Problem statement
Please copy all of the data that follows exactly, leaving any pictures out.
**** Material for this task ****
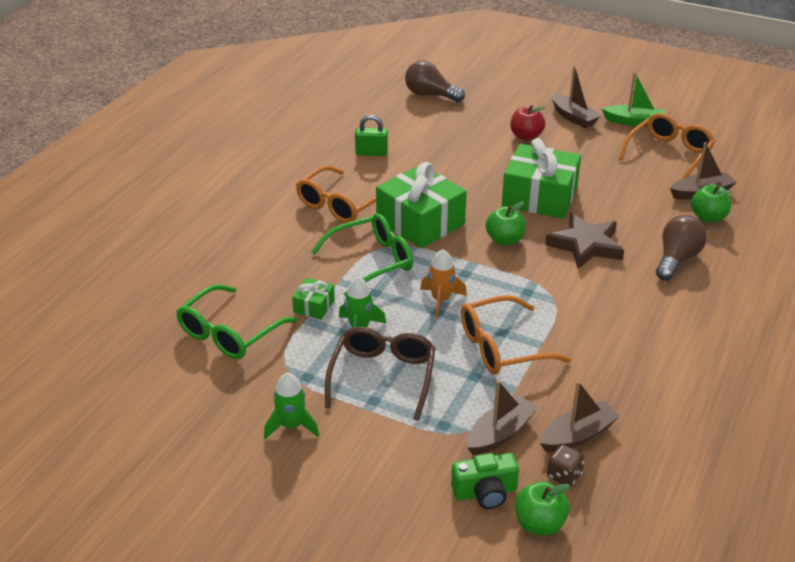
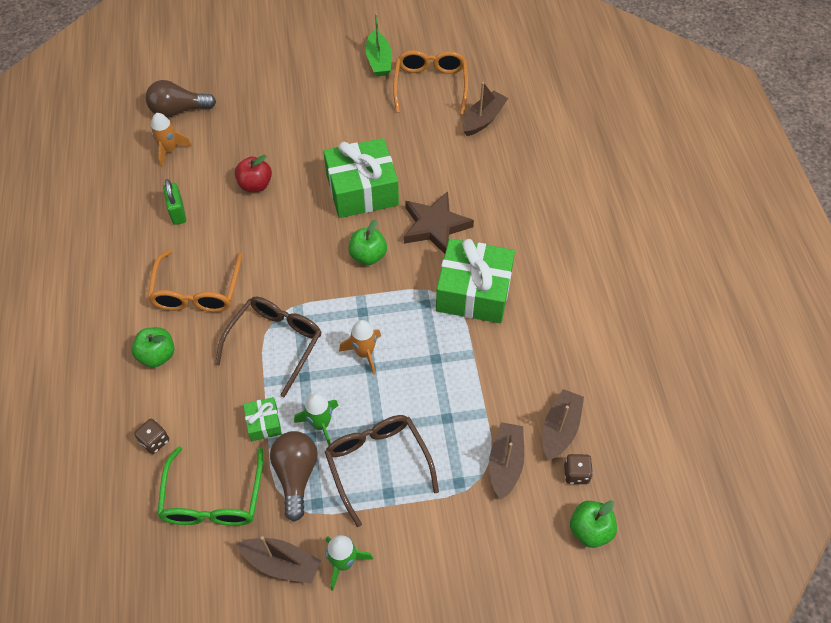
camera: 35 degrees left, 20 degrees up
(221, 278) = (155, 441): none -> brown dice
(371, 153) = (177, 212): green padlock -> green padlock turned 75 degrees counterclockwise
(371, 261) = (275, 343): green glasses -> brown glasses
(400, 115) = (169, 150): none -> orange rocket
(420, 222) = (283, 274): green gift -> green gift (474, 292)
(485, 492) = (534, 527): green camera -> none
(502, 347) = (446, 374): orange glasses -> none
(526, 136) = (301, 122): red apple -> red apple (255, 185)
(573, 117) = (325, 79): brown boat -> brown boat (281, 563)
(634, 122) = (379, 60): green boat -> green boat turned 105 degrees clockwise
(676, 259) = (512, 204): brown light bulb -> brown light bulb (296, 475)
(708, 217) = (505, 144): green apple -> green apple (157, 355)

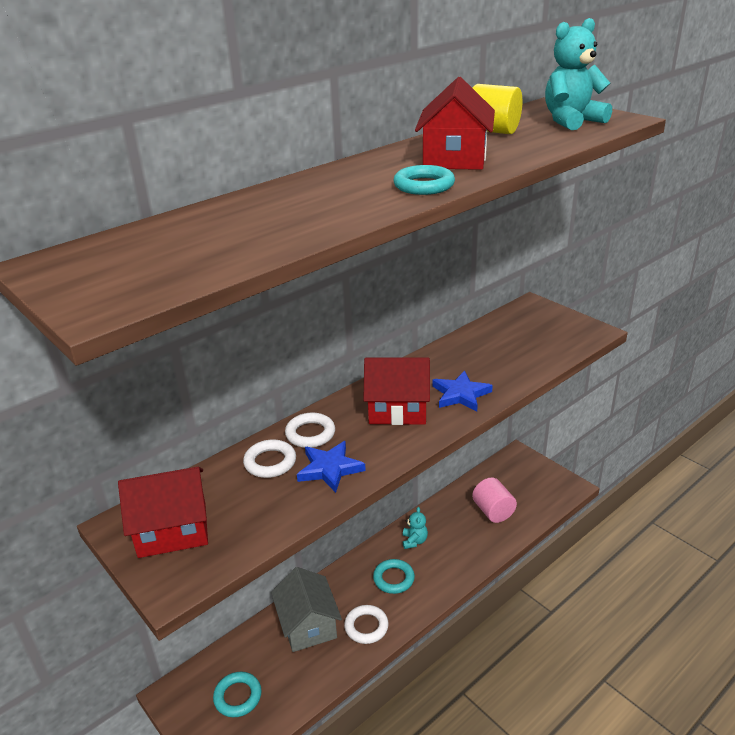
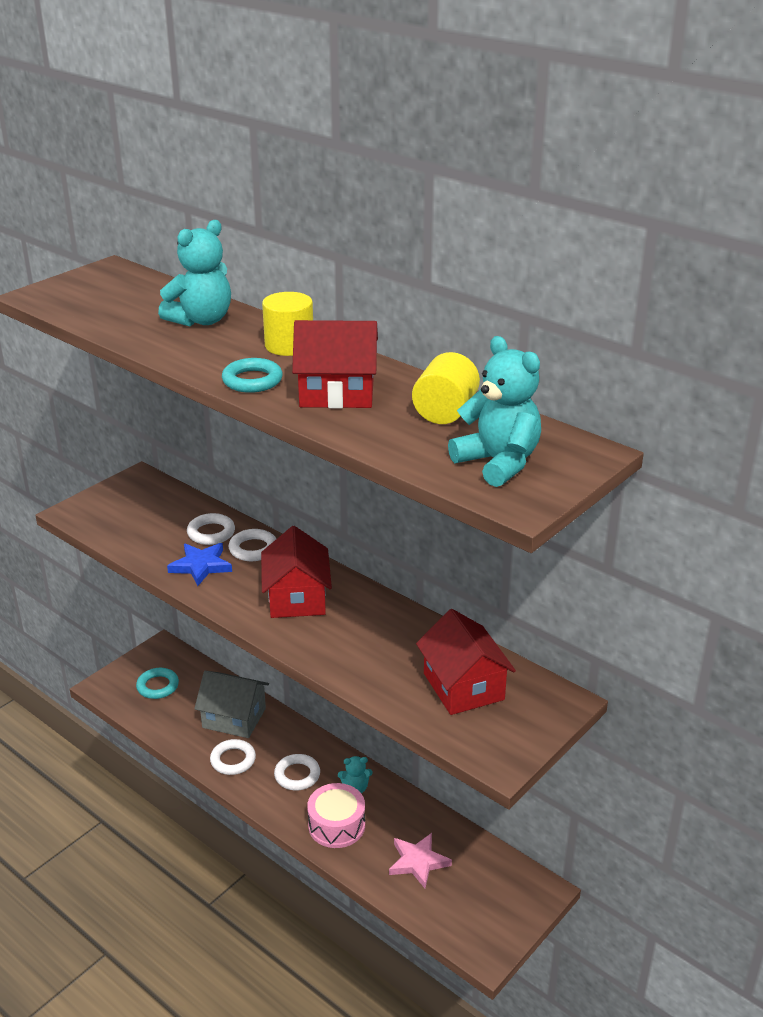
camera: 80 degrees right, 0 degrees up
(172, 529) = (131, 501): red house -> red house (463, 686)
(263, 209) = (201, 320): none -> turquoise teddy bear
(308, 625) = (234, 718): grey house -> grey house turned 45 degrees clockwise
(349, 174) = (289, 345): none -> yellow cylinder
(393, 579) = (297, 775): turquoise ring -> white ring
(454, 555) = (336, 825): none -> pink drum
(460, 394) = (328, 640): blue star -> none
(493, 511) = (418, 862): pink cylinder -> pink star

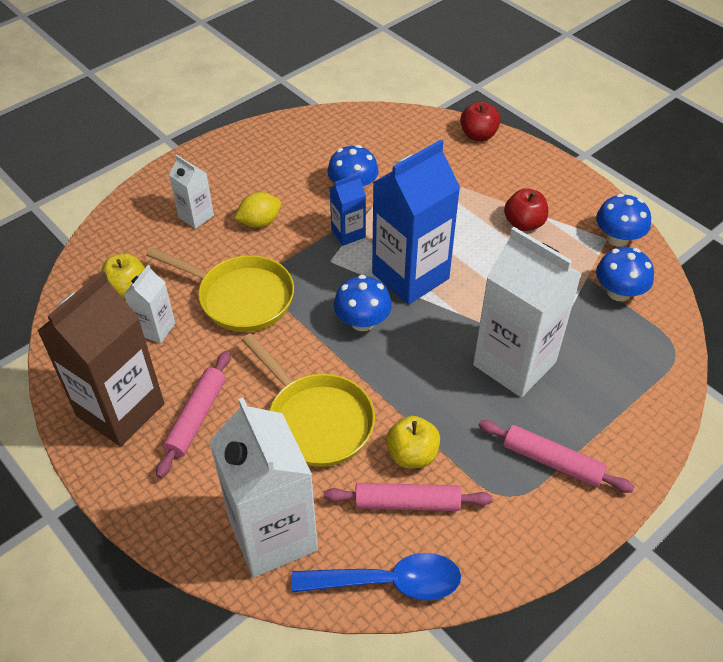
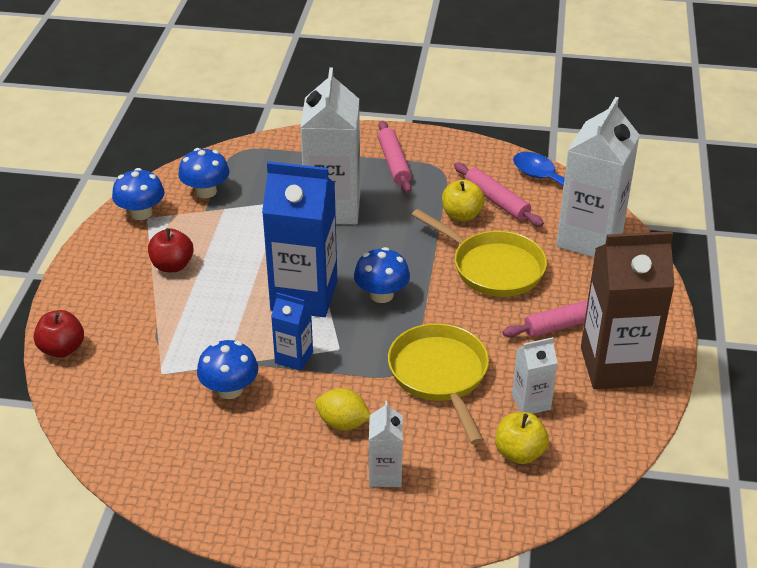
camera: 130 degrees left, 10 degrees down
(316, 420) = (493, 268): yellow pan -> yellow pan turned 120 degrees clockwise

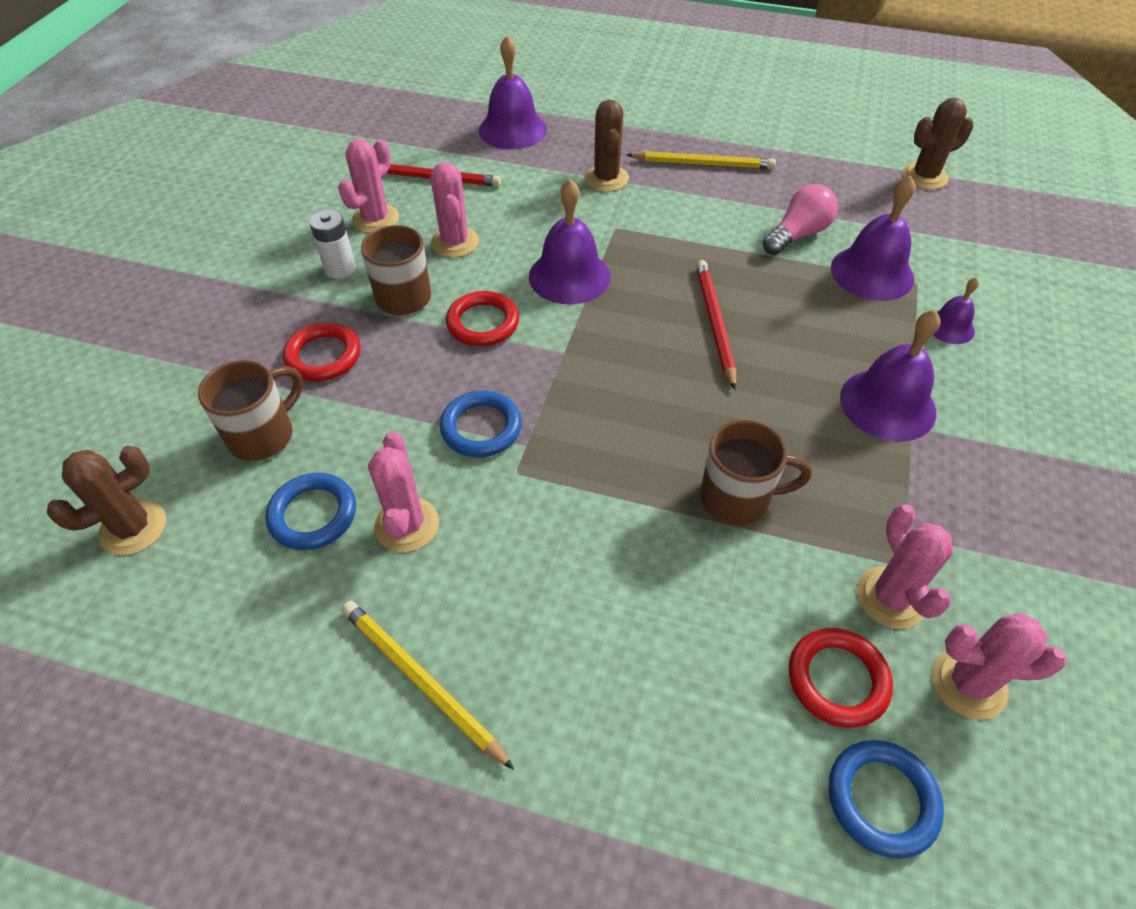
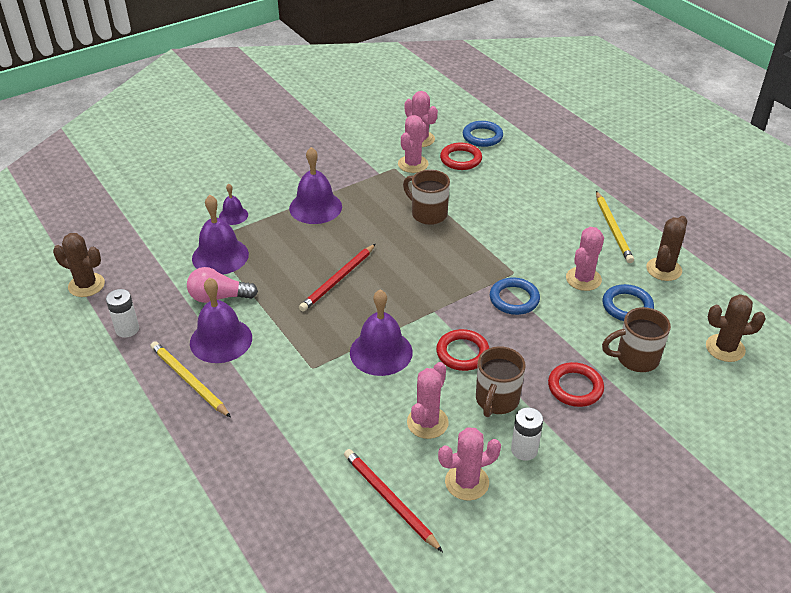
camera: 140 degrees left, 10 degrees down
(512, 130) = (272, 514): purple bell -> purple bell (221, 340)
(606, 179) = (267, 411): brown cactus -> brown cactus (663, 269)
(820, 167) = (127, 329): none -> white battery

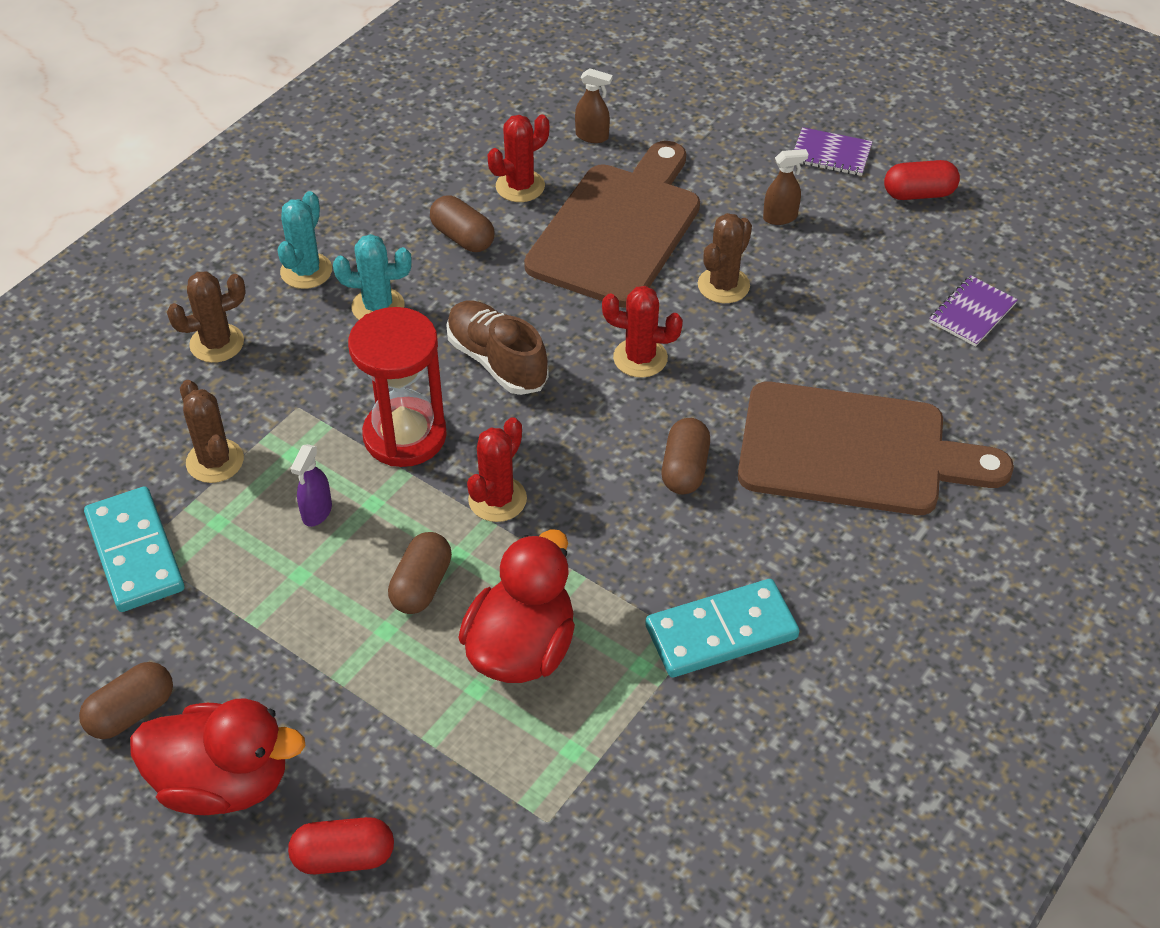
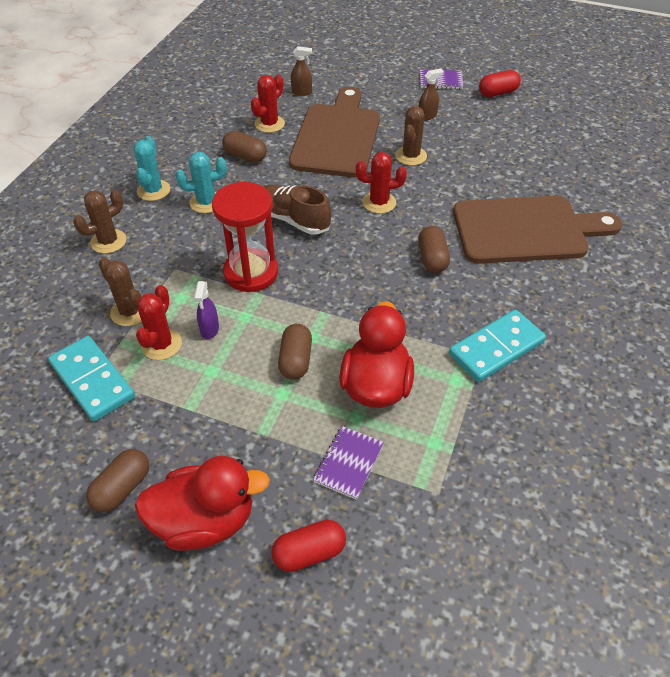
camera: 15 degrees left, 0 degrees up
(497, 499) = (324, 298): red cactus -> red cactus (161, 344)
(972, 313) = (556, 146): purple notebook -> purple notebook (348, 463)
****
Result for this task
camera: 35 degrees left, 20 degrees up
(221, 278) = (155, 441): none -> brown dice
(371, 153) = (177, 212): green padlock -> green padlock turned 75 degrees counterclockwise
(371, 261) = (275, 343): green glasses -> brown glasses
(400, 115) = (169, 150): none -> orange rocket
(420, 222) = (283, 274): green gift -> green gift (474, 292)
(485, 492) = (534, 527): green camera -> none
(502, 347) = (446, 374): orange glasses -> none
(526, 136) = (301, 122): red apple -> red apple (255, 185)
(573, 117) = (325, 79): brown boat -> brown boat (281, 563)
(634, 122) = (379, 60): green boat -> green boat turned 105 degrees clockwise
(676, 259) = (512, 204): brown light bulb -> brown light bulb (296, 475)
(708, 217) = (505, 144): green apple -> green apple (157, 355)

camera: 80 degrees right, 0 degrees up
(172, 529) = (131, 501): red house -> red house (463, 686)
(263, 209) = (201, 320): none -> turquoise teddy bear
(308, 625) = (234, 718): grey house -> grey house turned 45 degrees clockwise
(349, 174) = (289, 345): none -> yellow cylinder
(393, 579) = (297, 775): turquoise ring -> white ring
(454, 555) = (336, 825): none -> pink drum
(460, 394) = (328, 640): blue star -> none
(493, 511) = (418, 862): pink cylinder -> pink star

camera: 130 degrees left, 10 degrees down
(316, 420) = (493, 268): yellow pan -> yellow pan turned 120 degrees clockwise

camera: 140 degrees left, 10 degrees down
(512, 130) = (272, 514): purple bell -> purple bell (221, 340)
(606, 179) = (267, 411): brown cactus -> brown cactus (663, 269)
(820, 167) = (127, 329): none -> white battery

camera: 15 degrees left, 0 degrees up
(497, 499) = (324, 298): red cactus -> red cactus (161, 344)
(972, 313) = (556, 146): purple notebook -> purple notebook (348, 463)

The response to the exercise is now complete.